> **ASSIGNMENT**
Within the records below, find each line that holds the string "none", then copy it.

-- MATERIAL PROVIDED follows --

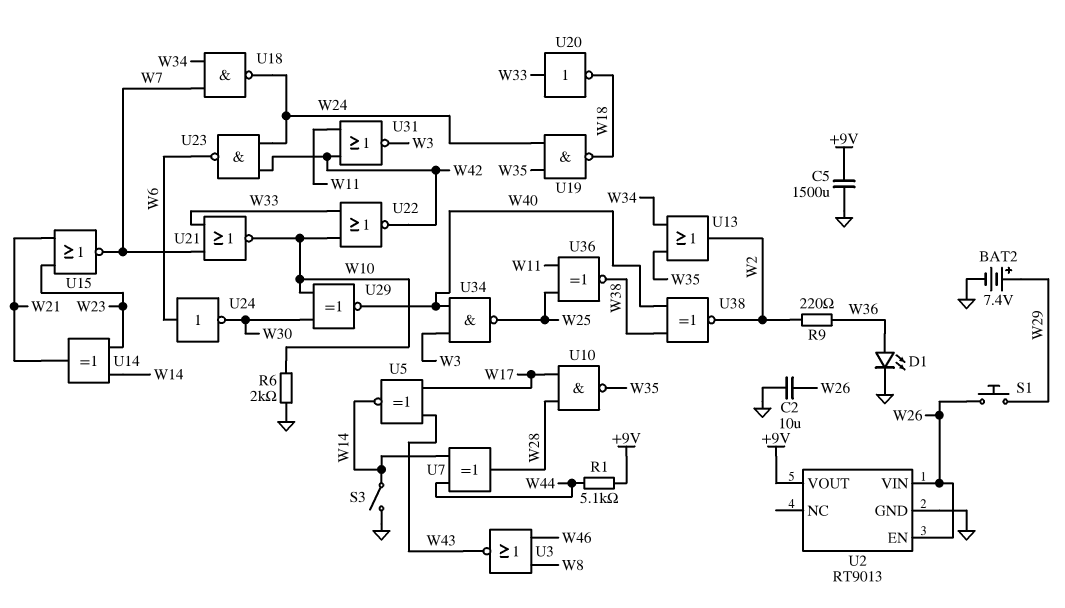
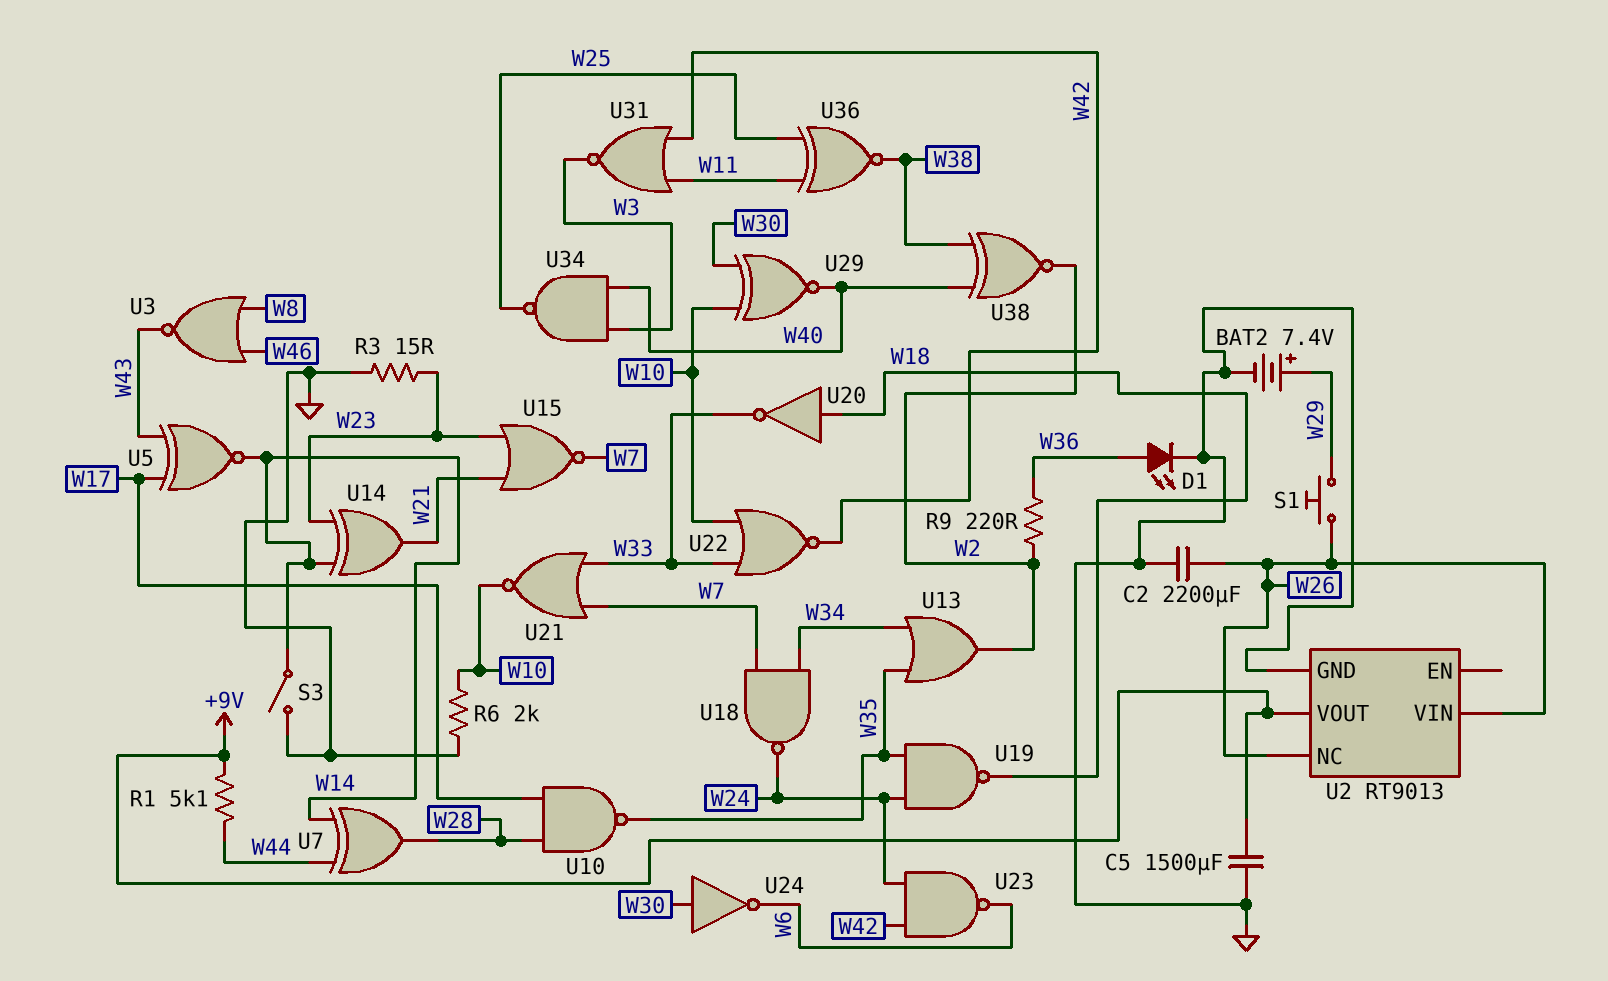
C2: 10uF (GND, W26) -> 2200uF (GND, W26)
R3: none -> 15 (GND, W23)
U2 pin EN: W26 -> none
U2 pin NC: none -> W26
U20: NOT (in W33, out W18) -> NOT (in W18, out W33)
U24: NOT (in W6, out W30) -> NOT (in W30, out W6)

-- MATERIAL PROVIDED concluded --

> **RESULT BELOW**
R3: none -> 15 (GND, W23)
U2 pin EN: W26 -> none
U2 pin NC: none -> W26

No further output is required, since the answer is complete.